## [Supplied records]
------------------------------------
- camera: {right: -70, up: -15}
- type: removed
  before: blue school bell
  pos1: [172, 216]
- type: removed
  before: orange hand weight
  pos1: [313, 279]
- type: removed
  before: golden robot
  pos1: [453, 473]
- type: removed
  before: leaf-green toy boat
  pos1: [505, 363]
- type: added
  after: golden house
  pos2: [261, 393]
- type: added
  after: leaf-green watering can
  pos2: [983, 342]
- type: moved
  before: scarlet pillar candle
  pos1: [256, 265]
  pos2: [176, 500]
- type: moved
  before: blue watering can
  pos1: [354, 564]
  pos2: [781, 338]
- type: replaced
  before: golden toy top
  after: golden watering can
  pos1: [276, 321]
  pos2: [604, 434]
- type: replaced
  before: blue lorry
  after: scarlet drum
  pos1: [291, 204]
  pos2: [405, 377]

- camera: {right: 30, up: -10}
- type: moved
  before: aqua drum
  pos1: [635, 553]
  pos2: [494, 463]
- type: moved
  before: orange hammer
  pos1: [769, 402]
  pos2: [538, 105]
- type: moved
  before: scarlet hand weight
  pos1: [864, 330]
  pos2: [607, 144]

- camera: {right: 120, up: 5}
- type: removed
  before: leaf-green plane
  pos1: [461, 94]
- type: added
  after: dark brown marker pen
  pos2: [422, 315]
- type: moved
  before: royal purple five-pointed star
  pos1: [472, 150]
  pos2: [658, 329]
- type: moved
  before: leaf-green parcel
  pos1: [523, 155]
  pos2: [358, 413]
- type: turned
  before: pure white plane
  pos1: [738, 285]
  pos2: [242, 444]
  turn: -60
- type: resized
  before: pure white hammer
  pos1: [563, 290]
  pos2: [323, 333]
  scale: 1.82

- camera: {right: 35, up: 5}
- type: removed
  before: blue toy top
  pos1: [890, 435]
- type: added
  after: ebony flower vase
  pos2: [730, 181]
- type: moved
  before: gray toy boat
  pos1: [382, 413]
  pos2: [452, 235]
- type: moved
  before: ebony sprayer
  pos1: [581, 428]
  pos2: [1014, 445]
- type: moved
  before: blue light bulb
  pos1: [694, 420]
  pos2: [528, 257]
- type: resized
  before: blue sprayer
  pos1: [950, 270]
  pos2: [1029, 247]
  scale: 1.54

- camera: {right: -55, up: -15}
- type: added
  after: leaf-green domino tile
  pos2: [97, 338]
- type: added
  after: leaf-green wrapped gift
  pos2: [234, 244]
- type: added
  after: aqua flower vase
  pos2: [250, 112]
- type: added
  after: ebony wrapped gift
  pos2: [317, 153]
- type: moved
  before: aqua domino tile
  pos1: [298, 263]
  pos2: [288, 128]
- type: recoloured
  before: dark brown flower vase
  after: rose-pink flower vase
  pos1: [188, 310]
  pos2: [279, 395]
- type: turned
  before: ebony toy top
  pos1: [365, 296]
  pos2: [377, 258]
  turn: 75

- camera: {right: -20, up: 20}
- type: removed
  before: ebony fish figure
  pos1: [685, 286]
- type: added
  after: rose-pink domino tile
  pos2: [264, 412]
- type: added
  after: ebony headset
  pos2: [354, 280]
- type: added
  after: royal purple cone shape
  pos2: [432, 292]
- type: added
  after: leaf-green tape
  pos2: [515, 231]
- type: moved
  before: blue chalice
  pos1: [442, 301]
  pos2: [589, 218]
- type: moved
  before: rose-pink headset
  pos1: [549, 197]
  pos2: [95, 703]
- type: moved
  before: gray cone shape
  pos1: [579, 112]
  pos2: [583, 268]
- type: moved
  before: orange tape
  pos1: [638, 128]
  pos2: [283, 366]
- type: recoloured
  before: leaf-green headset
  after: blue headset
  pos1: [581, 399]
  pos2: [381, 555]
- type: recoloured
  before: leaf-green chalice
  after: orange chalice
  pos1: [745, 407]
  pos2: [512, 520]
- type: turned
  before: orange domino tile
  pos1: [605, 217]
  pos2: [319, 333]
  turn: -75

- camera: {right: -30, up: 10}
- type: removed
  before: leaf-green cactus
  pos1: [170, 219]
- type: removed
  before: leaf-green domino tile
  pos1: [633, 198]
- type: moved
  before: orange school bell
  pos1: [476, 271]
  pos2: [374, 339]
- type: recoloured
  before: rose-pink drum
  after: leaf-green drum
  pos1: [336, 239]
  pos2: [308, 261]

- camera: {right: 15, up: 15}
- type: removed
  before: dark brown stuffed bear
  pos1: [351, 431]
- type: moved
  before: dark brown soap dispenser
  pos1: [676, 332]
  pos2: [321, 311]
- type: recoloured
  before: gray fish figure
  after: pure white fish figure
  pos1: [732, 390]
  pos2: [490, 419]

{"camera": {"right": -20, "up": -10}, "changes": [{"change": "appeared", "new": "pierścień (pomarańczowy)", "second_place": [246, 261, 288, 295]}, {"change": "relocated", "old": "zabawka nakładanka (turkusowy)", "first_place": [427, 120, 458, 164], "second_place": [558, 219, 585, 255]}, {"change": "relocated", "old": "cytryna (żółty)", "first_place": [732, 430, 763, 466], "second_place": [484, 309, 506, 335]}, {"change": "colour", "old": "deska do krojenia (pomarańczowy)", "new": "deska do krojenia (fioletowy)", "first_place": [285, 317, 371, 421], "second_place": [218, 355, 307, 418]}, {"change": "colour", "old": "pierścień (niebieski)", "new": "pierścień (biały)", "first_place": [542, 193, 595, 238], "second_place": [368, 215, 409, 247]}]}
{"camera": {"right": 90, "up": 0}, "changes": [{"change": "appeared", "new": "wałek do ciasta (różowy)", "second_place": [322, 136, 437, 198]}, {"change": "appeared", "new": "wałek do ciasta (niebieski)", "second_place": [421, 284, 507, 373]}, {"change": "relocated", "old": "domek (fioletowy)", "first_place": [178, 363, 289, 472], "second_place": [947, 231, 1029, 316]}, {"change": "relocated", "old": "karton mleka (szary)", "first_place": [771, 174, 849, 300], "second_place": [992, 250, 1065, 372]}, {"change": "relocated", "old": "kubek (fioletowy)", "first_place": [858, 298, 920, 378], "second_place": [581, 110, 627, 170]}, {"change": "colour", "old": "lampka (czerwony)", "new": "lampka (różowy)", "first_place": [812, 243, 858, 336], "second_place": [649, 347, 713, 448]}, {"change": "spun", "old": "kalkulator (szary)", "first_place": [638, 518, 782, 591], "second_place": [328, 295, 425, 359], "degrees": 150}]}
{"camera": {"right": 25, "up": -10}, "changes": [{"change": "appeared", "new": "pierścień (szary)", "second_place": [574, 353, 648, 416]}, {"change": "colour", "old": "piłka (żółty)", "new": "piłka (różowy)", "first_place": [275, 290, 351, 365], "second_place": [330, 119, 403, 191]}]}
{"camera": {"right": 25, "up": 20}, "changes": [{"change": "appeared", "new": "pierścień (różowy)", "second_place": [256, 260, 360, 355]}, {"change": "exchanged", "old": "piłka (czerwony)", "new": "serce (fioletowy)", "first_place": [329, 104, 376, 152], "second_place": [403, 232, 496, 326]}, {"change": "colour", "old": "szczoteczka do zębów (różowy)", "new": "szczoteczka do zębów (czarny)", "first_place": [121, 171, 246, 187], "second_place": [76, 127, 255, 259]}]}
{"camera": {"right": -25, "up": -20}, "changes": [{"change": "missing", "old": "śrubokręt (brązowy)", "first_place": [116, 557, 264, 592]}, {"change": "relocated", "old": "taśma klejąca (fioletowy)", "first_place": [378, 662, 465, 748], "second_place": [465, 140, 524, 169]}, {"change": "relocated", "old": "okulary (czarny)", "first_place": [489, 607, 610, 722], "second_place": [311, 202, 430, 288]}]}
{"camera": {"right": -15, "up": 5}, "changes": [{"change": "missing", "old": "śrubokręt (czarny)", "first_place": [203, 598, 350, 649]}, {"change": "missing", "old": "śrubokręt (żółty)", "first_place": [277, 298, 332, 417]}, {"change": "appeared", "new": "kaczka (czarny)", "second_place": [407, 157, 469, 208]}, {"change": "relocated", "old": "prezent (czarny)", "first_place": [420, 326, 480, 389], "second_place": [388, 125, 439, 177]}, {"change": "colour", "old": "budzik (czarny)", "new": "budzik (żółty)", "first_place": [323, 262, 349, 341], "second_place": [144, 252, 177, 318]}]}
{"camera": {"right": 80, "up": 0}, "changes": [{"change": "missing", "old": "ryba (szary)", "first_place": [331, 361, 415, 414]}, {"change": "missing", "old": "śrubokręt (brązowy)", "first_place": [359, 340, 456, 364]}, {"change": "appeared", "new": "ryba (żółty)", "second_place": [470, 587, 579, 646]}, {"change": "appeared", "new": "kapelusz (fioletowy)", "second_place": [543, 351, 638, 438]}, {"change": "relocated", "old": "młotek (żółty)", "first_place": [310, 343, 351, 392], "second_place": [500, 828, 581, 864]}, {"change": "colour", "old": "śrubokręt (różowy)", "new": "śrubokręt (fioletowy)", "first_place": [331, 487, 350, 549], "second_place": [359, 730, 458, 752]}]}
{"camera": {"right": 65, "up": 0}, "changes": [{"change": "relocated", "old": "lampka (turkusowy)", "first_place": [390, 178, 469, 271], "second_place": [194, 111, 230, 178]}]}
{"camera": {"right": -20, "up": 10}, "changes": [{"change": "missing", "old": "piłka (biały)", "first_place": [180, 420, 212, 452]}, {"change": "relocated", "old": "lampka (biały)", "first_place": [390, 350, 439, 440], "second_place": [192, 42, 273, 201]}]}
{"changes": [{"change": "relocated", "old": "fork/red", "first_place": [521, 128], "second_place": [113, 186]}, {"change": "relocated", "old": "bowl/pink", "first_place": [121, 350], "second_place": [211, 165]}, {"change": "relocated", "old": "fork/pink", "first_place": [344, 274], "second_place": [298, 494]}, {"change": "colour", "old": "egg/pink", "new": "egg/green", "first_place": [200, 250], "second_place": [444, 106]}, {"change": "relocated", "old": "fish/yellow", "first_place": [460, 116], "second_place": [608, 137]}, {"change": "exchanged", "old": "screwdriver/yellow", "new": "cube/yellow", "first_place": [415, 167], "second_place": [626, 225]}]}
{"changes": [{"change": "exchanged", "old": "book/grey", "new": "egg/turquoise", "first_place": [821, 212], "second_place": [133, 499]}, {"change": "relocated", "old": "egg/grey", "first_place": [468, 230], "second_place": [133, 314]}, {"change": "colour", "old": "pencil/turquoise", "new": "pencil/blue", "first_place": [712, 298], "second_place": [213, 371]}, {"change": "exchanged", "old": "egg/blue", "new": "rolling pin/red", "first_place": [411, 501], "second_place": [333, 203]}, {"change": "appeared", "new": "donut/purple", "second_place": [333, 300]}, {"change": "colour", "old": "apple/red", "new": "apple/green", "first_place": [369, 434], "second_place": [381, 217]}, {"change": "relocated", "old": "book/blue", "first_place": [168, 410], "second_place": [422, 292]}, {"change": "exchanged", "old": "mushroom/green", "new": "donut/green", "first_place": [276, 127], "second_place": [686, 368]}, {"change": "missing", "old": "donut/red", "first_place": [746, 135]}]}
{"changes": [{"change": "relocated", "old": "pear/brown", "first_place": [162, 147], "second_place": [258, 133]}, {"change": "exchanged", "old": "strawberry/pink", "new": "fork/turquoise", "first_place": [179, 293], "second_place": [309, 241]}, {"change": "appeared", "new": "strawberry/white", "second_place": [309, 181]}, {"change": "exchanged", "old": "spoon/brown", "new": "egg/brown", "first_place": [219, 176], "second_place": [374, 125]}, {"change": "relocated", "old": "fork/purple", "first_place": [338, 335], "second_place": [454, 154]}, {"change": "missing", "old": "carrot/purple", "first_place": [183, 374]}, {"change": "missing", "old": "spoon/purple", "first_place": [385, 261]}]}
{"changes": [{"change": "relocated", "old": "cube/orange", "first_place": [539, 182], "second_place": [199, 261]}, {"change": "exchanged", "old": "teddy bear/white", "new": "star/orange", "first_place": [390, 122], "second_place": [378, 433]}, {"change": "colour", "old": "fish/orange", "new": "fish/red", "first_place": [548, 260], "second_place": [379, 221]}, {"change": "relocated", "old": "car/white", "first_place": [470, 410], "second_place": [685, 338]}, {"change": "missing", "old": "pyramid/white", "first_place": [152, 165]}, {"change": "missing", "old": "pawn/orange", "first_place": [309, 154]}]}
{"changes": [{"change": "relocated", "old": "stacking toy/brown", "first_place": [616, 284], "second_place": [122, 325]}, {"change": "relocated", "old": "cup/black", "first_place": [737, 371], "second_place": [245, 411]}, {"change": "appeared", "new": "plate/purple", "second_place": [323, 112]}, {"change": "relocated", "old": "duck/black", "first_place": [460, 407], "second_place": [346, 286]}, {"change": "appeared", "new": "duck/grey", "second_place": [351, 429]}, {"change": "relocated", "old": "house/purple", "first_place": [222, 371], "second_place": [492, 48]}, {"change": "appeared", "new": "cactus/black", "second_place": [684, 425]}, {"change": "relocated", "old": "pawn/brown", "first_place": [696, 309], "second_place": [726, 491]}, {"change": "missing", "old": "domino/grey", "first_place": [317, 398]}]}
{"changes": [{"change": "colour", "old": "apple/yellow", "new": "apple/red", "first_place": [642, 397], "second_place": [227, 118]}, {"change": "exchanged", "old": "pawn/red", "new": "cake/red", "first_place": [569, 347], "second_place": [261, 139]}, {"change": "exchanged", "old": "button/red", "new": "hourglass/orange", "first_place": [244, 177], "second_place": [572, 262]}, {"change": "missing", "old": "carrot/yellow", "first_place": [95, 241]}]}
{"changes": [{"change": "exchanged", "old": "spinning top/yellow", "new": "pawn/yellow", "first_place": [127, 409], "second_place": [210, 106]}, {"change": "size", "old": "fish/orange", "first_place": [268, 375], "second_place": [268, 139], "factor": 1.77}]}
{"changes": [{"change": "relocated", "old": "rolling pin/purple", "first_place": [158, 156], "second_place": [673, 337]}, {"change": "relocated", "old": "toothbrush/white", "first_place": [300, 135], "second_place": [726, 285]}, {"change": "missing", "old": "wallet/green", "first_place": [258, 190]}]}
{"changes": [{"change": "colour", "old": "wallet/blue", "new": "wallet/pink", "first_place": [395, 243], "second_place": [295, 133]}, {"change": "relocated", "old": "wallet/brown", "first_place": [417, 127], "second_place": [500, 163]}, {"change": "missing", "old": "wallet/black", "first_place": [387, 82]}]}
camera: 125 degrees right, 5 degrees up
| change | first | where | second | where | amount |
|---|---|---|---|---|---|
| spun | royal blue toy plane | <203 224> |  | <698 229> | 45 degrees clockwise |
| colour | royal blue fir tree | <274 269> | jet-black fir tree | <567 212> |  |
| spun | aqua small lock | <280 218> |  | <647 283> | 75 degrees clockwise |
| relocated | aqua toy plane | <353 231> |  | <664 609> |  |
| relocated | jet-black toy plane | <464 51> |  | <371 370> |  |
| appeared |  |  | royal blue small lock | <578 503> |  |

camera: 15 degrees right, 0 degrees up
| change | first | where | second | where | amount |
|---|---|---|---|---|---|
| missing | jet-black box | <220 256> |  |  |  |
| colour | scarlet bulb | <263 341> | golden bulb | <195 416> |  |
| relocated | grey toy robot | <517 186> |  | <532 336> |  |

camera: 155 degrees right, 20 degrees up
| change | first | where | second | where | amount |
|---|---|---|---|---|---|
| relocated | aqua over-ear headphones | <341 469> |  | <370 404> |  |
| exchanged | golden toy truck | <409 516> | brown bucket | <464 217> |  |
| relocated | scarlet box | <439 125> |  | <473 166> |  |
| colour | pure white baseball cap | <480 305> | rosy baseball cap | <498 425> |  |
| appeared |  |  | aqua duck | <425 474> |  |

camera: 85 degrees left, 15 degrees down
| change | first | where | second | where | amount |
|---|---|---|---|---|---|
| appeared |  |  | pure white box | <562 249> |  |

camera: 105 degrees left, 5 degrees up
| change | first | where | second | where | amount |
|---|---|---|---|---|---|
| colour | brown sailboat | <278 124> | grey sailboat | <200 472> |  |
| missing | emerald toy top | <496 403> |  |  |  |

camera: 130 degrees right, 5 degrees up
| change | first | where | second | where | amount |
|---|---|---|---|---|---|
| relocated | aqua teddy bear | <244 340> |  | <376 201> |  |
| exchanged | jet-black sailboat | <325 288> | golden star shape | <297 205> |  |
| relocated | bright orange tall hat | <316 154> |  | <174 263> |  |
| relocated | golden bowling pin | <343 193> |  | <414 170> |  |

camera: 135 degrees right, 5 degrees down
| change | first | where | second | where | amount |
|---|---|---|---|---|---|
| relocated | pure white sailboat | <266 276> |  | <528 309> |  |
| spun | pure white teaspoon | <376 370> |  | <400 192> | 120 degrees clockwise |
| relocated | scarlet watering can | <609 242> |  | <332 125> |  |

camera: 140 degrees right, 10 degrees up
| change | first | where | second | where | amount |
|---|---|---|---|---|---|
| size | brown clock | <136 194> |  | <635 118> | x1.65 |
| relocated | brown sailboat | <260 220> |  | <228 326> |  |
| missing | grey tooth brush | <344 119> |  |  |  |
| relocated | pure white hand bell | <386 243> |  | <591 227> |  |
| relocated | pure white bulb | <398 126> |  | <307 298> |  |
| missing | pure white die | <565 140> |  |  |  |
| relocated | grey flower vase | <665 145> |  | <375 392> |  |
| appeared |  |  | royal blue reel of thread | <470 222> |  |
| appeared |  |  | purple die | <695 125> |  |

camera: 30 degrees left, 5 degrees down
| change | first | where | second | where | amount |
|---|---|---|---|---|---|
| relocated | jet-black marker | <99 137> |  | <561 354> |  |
------------------------------------
## [Work instruction]
What is needed is an exact copy of the entries from their first line down to the line with "pos1: [354, 564]", that line included, and nothing beyond it.

## [Solution for this task]
- camera: {right: -70, up: -15}
- type: removed
  before: blue school bell
  pos1: [172, 216]
- type: removed
  before: orange hand weight
  pos1: [313, 279]
- type: removed
  before: golden robot
  pos1: [453, 473]
- type: removed
  before: leaf-green toy boat
  pos1: [505, 363]
- type: added
  after: golden house
  pos2: [261, 393]
- type: added
  after: leaf-green watering can
  pos2: [983, 342]
- type: moved
  before: scarlet pillar candle
  pos1: [256, 265]
  pos2: [176, 500]
- type: moved
  before: blue watering can
  pos1: [354, 564]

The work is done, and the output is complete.